→ Rows from a dataset:
===

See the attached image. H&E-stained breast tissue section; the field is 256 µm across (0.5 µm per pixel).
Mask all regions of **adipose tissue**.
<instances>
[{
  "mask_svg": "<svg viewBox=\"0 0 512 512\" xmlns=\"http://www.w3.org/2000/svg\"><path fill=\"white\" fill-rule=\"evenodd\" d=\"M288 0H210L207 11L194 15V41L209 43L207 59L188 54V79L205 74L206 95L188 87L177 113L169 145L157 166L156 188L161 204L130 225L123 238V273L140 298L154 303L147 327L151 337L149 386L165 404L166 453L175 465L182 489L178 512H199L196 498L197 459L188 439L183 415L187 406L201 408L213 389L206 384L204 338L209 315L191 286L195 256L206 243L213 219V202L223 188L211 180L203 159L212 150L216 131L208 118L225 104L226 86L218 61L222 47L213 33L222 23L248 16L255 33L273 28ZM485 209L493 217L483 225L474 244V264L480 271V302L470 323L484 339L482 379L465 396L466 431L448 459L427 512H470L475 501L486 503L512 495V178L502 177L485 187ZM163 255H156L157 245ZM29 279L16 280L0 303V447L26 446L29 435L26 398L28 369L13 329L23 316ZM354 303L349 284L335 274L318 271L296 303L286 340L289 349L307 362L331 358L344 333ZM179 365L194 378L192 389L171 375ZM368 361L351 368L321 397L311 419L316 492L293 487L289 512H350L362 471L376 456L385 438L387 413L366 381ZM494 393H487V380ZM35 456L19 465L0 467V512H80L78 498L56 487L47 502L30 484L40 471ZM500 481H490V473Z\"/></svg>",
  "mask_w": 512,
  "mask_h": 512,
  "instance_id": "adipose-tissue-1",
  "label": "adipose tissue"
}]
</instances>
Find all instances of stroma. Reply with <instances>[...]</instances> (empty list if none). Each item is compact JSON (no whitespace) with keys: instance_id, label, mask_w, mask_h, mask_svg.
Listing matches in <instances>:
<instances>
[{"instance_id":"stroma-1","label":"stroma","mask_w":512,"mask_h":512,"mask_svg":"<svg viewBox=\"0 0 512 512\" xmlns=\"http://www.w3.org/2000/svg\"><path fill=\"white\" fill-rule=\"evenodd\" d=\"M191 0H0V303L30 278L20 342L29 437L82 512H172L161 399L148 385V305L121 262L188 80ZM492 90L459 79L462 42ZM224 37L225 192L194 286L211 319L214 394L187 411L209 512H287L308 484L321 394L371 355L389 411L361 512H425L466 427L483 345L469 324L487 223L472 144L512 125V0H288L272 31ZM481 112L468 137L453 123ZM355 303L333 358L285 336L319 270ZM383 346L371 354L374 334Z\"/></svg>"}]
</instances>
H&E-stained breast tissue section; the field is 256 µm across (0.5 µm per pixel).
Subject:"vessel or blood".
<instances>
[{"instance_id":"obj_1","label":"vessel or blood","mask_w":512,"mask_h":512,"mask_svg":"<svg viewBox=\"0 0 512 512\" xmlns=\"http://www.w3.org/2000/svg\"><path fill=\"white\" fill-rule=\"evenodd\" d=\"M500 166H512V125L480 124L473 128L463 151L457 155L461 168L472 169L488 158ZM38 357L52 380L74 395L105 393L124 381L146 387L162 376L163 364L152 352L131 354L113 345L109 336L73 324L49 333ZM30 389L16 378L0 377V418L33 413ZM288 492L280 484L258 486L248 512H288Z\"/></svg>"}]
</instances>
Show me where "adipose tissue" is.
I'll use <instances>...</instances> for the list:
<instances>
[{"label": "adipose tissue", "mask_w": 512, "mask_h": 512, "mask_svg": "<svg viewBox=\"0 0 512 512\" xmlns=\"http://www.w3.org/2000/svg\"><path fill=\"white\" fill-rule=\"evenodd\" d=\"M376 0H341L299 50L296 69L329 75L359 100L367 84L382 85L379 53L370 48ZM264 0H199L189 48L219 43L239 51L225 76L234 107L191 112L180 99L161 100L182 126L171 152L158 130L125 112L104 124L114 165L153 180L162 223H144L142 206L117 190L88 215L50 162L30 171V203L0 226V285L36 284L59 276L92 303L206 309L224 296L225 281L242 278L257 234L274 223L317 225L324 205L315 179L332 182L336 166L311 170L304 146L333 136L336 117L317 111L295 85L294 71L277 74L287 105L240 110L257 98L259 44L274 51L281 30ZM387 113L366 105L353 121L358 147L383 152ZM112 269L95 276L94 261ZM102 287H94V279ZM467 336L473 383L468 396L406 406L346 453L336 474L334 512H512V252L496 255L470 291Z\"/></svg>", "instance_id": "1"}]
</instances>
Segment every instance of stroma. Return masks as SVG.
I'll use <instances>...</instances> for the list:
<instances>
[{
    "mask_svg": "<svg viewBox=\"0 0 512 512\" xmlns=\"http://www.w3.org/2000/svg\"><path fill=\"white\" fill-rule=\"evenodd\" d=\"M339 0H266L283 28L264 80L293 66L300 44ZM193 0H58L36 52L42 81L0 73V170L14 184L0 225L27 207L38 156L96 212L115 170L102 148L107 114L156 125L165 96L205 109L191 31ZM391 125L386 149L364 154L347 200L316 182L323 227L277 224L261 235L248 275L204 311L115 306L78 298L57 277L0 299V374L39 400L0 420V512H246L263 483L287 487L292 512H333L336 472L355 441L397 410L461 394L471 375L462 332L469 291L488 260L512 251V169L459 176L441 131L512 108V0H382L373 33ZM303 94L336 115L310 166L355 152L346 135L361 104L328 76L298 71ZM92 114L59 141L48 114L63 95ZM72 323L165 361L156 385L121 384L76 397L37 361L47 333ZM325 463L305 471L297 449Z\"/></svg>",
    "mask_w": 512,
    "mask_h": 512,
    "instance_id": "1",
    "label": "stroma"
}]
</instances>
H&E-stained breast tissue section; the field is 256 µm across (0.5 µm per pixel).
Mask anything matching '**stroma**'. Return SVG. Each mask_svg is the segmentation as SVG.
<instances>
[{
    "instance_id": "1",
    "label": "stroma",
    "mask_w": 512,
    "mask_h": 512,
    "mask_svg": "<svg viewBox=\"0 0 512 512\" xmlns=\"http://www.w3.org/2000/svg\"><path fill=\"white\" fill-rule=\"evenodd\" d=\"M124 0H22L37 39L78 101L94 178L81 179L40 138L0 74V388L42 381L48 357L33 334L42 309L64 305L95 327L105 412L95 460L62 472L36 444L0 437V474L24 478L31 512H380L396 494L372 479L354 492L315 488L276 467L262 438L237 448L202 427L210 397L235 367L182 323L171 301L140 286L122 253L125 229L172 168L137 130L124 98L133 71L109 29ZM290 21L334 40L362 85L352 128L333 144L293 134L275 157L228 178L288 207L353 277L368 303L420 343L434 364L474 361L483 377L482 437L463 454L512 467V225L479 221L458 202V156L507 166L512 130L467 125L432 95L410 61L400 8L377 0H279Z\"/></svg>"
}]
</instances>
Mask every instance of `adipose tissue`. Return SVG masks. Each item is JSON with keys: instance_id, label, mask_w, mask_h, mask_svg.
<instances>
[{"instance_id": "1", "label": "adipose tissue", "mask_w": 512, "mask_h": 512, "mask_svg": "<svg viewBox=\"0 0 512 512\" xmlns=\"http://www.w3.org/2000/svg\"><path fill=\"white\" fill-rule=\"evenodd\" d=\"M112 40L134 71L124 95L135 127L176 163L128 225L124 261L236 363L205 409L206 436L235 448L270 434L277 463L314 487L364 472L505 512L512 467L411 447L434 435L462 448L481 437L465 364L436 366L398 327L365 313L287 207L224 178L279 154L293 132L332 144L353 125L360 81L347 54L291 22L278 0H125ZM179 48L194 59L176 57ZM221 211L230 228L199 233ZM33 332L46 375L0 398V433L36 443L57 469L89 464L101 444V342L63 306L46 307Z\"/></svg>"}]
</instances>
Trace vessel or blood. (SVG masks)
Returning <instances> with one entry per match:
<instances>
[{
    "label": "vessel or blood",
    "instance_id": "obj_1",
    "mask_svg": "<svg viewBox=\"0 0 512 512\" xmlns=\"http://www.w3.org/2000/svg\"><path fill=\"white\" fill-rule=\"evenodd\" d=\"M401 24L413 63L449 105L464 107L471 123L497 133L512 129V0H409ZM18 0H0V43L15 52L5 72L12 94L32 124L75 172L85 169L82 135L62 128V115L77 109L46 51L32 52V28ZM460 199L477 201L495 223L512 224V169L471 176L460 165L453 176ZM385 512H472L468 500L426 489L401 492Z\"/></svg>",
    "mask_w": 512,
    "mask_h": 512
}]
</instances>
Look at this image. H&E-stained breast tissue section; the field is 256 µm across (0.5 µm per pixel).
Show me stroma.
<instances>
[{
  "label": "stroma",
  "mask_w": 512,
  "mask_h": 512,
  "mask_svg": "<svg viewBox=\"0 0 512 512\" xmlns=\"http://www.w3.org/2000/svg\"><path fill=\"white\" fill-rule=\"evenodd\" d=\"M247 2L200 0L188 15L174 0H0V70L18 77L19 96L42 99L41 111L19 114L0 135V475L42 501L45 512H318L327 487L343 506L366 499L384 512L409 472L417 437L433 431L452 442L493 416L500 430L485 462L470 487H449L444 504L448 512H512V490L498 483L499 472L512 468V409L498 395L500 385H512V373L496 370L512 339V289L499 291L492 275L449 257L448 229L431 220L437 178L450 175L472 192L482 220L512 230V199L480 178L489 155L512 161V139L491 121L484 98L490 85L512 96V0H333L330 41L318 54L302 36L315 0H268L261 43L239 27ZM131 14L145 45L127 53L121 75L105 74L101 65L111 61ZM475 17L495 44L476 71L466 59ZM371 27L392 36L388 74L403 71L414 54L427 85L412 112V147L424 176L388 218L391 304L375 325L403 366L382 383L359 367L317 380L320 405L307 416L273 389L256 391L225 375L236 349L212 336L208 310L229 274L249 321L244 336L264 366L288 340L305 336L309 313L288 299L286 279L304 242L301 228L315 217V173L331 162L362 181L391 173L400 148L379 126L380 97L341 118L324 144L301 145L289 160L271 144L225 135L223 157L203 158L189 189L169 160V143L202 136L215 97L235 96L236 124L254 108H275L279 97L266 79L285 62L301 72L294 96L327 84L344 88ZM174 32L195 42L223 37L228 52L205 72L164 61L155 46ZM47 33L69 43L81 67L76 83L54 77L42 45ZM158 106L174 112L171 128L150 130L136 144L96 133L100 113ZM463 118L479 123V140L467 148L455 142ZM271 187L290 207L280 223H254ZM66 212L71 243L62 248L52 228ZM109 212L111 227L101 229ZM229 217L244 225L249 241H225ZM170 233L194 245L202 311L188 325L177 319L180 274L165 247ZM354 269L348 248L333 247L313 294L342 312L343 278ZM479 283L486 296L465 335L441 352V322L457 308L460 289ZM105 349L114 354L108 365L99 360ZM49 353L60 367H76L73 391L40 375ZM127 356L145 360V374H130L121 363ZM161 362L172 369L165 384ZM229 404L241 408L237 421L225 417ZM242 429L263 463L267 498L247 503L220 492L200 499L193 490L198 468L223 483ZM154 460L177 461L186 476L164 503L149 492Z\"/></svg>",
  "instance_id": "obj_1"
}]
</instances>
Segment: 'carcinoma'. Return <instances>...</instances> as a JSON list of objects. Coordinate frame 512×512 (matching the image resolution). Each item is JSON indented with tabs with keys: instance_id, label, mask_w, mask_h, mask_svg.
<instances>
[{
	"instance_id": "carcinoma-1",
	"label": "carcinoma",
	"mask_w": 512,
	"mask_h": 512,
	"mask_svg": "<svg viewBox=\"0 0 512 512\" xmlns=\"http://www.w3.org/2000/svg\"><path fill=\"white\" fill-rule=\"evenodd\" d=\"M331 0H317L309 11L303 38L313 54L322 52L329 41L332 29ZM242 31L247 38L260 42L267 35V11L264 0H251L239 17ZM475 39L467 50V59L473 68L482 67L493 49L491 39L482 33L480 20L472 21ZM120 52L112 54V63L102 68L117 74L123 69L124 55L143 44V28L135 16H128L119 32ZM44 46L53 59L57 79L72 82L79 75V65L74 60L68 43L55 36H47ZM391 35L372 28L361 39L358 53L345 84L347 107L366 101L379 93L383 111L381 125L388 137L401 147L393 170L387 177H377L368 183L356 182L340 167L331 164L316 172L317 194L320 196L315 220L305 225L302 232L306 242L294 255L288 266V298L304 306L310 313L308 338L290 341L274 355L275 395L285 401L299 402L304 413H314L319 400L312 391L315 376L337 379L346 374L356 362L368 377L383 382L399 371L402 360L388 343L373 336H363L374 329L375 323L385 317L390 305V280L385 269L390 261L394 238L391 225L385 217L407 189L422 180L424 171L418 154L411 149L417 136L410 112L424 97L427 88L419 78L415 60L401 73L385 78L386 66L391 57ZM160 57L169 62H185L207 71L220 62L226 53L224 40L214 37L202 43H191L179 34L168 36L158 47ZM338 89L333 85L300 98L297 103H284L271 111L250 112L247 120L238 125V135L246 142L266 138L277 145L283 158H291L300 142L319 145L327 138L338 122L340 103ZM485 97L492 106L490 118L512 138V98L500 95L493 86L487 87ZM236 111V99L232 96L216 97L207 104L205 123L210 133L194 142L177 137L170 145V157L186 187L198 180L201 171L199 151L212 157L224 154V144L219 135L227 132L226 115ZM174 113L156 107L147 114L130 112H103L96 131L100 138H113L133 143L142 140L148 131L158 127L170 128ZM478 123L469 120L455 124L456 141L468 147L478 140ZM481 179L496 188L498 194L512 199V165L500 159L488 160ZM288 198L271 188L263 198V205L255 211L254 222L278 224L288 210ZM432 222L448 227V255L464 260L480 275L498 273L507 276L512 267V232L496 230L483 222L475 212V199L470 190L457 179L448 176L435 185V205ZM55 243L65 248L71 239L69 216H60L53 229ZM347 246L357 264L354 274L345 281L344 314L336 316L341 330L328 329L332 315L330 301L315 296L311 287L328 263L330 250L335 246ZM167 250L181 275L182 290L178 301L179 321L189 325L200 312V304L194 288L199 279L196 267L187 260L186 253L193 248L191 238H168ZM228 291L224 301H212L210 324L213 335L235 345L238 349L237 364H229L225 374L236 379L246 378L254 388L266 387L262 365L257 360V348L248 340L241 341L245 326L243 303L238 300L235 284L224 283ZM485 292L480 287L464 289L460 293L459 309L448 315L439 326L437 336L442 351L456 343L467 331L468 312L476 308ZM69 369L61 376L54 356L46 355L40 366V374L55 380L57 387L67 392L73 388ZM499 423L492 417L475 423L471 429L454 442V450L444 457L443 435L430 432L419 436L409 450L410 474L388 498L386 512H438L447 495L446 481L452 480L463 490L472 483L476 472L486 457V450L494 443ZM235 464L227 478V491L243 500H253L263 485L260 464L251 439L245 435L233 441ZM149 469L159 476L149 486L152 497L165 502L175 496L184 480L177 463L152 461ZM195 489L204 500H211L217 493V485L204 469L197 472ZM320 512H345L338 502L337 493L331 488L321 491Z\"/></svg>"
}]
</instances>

===

→ DIRECTIVE:
Lines that hold the word "stained" are the ones to return, every one of them.

→ OUTPUT FOR THIS EXERCISE:
See the attached image. H&E-stained breast tissue section; the field is 256 µm across (0.5 µm per pixel).
H&E-stained breast tissue section; the field is 256 µm across (0.5 µm per pixel).
H&E-stained breast tissue section; the field is 256 µm across (0.5 µm per pixel).
Look at this image. H&E-stained breast tissue section; the field is 256 µm across (0.5 µm per pixel).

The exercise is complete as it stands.